● **Try it**
Reproduce exactly the lines from the top of the records below through the line holding "green watering can: 4 -> 5".

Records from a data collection
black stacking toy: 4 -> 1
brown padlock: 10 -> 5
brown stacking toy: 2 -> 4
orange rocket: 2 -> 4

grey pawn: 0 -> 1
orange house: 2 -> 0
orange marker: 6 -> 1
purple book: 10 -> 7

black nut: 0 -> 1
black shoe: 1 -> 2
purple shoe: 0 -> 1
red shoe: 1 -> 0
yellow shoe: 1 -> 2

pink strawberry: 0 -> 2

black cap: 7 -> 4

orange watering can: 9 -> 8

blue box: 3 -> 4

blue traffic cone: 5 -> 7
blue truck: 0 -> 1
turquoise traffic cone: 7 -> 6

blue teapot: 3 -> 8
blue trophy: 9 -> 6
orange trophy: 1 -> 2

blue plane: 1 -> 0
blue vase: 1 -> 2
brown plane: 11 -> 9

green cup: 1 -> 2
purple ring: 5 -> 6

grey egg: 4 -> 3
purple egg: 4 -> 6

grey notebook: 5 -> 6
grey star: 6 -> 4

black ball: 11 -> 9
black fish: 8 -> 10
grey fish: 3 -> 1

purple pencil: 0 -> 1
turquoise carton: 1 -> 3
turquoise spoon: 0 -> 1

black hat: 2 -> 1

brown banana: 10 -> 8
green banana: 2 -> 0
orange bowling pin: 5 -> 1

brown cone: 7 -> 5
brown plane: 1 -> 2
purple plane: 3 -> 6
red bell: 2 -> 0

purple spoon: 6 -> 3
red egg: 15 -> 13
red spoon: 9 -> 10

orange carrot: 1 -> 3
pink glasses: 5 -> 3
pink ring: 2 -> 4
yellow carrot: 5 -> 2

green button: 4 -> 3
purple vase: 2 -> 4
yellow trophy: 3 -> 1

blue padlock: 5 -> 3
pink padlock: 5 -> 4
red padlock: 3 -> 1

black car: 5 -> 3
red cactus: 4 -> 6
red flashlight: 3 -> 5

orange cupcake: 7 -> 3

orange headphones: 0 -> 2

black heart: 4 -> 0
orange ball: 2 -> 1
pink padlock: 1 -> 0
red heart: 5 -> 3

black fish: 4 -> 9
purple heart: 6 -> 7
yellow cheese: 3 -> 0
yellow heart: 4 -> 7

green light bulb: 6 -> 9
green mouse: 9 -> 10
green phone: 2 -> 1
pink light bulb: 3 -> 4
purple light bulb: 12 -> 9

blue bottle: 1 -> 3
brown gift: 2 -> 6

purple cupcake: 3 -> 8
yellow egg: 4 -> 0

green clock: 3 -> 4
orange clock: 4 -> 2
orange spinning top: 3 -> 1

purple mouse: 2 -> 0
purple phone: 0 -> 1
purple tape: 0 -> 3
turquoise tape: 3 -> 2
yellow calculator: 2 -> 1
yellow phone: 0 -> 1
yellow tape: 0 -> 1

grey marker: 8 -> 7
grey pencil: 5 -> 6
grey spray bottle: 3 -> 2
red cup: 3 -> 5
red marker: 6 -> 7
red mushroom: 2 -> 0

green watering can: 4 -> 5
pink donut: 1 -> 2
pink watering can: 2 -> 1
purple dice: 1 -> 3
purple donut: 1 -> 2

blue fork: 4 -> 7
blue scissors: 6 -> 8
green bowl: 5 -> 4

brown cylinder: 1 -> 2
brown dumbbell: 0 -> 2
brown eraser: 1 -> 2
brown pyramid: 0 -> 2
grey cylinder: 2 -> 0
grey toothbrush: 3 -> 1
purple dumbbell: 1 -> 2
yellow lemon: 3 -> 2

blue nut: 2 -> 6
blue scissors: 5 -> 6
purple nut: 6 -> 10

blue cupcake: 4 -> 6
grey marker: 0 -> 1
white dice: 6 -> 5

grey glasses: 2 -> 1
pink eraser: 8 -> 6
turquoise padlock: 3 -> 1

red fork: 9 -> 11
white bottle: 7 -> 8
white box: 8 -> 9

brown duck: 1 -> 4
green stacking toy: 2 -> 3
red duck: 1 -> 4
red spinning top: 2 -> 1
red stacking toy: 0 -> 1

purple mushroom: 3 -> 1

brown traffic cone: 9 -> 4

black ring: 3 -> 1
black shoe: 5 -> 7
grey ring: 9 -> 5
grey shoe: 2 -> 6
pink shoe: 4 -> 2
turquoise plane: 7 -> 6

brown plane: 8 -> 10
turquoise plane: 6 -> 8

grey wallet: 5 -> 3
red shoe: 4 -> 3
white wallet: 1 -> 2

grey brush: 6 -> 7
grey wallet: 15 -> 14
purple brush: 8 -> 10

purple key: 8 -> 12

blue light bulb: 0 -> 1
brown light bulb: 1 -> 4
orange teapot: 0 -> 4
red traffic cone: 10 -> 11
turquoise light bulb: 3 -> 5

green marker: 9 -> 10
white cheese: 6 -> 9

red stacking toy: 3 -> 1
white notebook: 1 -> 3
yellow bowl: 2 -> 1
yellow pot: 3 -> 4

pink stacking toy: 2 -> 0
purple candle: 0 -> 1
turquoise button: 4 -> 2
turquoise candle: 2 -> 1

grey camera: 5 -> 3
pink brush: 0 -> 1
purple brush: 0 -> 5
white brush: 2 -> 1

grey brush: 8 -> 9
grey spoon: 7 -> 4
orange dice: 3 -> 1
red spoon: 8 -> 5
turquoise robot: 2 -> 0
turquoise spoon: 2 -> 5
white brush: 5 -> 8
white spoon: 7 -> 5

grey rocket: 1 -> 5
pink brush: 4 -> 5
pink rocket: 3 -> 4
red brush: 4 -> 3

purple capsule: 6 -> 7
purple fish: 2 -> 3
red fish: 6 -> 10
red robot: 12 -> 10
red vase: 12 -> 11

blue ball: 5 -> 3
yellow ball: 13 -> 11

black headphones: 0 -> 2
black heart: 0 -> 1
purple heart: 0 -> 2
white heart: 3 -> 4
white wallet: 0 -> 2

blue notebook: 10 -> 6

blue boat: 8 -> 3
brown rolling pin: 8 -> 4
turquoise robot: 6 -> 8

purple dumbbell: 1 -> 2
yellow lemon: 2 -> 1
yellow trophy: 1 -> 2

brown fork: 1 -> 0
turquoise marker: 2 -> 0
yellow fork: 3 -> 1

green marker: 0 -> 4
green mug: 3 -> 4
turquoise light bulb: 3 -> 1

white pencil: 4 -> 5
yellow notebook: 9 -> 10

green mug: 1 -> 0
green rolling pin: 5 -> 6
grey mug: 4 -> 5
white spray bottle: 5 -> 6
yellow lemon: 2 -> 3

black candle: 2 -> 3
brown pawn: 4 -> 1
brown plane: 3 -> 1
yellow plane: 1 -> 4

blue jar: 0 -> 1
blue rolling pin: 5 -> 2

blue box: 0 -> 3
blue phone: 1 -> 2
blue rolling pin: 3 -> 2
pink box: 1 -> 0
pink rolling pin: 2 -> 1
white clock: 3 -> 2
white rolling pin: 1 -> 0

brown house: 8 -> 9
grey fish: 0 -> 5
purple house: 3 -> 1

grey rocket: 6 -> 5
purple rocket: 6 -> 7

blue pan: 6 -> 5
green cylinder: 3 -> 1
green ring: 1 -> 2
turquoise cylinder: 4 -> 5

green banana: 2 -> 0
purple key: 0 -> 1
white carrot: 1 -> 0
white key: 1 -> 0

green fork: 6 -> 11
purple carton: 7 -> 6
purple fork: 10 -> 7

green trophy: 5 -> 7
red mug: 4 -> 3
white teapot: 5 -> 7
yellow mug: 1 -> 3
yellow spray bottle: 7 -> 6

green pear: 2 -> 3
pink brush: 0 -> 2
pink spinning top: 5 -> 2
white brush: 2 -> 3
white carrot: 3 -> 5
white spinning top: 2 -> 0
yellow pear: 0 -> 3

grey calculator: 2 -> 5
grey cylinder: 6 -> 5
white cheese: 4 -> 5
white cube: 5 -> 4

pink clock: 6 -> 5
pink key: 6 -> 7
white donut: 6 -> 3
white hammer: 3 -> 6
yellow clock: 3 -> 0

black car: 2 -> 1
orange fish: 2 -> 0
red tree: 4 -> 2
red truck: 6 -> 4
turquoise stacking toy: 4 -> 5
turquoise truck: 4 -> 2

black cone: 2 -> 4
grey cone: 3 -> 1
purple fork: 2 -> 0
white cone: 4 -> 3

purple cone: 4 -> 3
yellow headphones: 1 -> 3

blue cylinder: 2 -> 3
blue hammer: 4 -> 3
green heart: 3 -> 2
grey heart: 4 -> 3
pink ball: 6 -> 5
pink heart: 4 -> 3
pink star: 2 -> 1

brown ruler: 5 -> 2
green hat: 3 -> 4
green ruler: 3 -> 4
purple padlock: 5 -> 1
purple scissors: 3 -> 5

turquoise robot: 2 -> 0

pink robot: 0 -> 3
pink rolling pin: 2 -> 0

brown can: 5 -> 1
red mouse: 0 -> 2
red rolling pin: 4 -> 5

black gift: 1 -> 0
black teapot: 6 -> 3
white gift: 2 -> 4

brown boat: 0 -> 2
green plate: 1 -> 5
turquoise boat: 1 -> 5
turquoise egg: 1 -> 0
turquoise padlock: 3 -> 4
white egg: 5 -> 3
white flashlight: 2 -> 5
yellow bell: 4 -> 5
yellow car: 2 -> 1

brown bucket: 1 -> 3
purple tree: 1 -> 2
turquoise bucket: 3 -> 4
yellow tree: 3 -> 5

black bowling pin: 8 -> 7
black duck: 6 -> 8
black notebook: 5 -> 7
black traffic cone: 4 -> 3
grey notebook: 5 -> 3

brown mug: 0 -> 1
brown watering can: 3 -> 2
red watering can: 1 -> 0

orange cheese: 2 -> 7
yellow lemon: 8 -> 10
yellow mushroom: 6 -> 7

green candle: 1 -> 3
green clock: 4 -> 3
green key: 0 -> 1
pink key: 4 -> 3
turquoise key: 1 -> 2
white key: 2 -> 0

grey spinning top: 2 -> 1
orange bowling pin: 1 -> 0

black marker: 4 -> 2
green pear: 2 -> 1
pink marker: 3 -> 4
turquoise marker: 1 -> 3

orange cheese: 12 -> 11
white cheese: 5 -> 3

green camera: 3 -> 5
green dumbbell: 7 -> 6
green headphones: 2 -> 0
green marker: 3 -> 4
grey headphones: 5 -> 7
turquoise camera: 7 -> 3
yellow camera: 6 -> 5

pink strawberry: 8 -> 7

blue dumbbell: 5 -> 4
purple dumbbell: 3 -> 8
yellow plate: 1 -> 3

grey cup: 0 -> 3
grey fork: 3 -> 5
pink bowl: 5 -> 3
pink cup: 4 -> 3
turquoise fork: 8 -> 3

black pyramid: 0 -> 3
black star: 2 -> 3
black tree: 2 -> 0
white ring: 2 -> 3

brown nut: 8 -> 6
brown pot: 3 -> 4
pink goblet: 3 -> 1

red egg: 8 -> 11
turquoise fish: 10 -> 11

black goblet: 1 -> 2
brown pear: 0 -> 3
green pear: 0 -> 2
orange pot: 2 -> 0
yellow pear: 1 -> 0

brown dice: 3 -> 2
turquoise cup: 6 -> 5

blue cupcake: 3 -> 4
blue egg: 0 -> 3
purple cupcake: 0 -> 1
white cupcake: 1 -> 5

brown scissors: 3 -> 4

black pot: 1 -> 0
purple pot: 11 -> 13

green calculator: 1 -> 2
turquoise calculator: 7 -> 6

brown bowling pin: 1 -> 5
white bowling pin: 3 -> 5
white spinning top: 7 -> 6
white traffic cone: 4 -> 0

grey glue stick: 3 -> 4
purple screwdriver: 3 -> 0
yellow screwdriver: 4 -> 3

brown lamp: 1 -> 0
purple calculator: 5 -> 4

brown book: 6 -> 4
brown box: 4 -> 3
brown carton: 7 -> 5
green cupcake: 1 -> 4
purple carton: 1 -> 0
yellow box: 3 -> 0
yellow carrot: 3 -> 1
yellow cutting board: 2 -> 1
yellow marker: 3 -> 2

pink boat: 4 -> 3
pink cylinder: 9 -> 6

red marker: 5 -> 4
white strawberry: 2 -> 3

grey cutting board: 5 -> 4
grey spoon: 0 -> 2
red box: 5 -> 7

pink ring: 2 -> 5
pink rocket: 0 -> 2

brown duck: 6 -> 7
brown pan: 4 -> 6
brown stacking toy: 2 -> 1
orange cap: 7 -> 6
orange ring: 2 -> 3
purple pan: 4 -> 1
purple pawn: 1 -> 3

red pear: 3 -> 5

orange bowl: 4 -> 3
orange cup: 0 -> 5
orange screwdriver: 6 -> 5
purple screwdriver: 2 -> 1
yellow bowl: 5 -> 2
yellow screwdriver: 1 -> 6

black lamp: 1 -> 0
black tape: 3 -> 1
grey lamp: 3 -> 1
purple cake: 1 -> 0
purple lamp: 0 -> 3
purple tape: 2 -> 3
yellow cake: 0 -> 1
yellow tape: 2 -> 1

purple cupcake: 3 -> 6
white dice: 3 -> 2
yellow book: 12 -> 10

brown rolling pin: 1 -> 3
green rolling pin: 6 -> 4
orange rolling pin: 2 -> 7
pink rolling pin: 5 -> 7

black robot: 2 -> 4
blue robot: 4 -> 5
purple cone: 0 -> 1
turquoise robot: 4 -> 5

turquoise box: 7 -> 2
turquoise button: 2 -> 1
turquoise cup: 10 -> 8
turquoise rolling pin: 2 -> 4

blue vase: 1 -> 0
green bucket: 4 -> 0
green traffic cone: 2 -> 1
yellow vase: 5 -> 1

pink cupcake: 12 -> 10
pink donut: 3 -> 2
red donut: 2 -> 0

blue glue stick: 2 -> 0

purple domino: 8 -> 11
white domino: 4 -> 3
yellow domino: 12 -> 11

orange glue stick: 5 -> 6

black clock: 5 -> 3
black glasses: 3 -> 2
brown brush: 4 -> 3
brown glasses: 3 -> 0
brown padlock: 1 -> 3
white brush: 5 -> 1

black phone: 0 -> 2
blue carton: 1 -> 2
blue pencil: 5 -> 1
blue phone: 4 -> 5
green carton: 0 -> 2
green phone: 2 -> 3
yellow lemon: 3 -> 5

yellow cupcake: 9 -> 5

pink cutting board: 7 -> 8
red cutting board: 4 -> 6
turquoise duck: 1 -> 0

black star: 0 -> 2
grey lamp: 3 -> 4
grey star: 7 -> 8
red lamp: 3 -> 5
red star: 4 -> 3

● **Exercise answer**
black stacking toy: 4 -> 1
brown padlock: 10 -> 5
brown stacking toy: 2 -> 4
orange rocket: 2 -> 4

grey pawn: 0 -> 1
orange house: 2 -> 0
orange marker: 6 -> 1
purple book: 10 -> 7

black nut: 0 -> 1
black shoe: 1 -> 2
purple shoe: 0 -> 1
red shoe: 1 -> 0
yellow shoe: 1 -> 2

pink strawberry: 0 -> 2

black cap: 7 -> 4

orange watering can: 9 -> 8

blue box: 3 -> 4

blue traffic cone: 5 -> 7
blue truck: 0 -> 1
turquoise traffic cone: 7 -> 6

blue teapot: 3 -> 8
blue trophy: 9 -> 6
orange trophy: 1 -> 2

blue plane: 1 -> 0
blue vase: 1 -> 2
brown plane: 11 -> 9

green cup: 1 -> 2
purple ring: 5 -> 6

grey egg: 4 -> 3
purple egg: 4 -> 6

grey notebook: 5 -> 6
grey star: 6 -> 4

black ball: 11 -> 9
black fish: 8 -> 10
grey fish: 3 -> 1

purple pencil: 0 -> 1
turquoise carton: 1 -> 3
turquoise spoon: 0 -> 1

black hat: 2 -> 1

brown banana: 10 -> 8
green banana: 2 -> 0
orange bowling pin: 5 -> 1

brown cone: 7 -> 5
brown plane: 1 -> 2
purple plane: 3 -> 6
red bell: 2 -> 0

purple spoon: 6 -> 3
red egg: 15 -> 13
red spoon: 9 -> 10

orange carrot: 1 -> 3
pink glasses: 5 -> 3
pink ring: 2 -> 4
yellow carrot: 5 -> 2

green button: 4 -> 3
purple vase: 2 -> 4
yellow trophy: 3 -> 1

blue padlock: 5 -> 3
pink padlock: 5 -> 4
red padlock: 3 -> 1

black car: 5 -> 3
red cactus: 4 -> 6
red flashlight: 3 -> 5

orange cupcake: 7 -> 3

orange headphones: 0 -> 2

black heart: 4 -> 0
orange ball: 2 -> 1
pink padlock: 1 -> 0
red heart: 5 -> 3

black fish: 4 -> 9
purple heart: 6 -> 7
yellow cheese: 3 -> 0
yellow heart: 4 -> 7

green light bulb: 6 -> 9
green mouse: 9 -> 10
green phone: 2 -> 1
pink light bulb: 3 -> 4
purple light bulb: 12 -> 9

blue bottle: 1 -> 3
brown gift: 2 -> 6

purple cupcake: 3 -> 8
yellow egg: 4 -> 0

green clock: 3 -> 4
orange clock: 4 -> 2
orange spinning top: 3 -> 1

purple mouse: 2 -> 0
purple phone: 0 -> 1
purple tape: 0 -> 3
turquoise tape: 3 -> 2
yellow calculator: 2 -> 1
yellow phone: 0 -> 1
yellow tape: 0 -> 1

grey marker: 8 -> 7
grey pencil: 5 -> 6
grey spray bottle: 3 -> 2
red cup: 3 -> 5
red marker: 6 -> 7
red mushroom: 2 -> 0

green watering can: 4 -> 5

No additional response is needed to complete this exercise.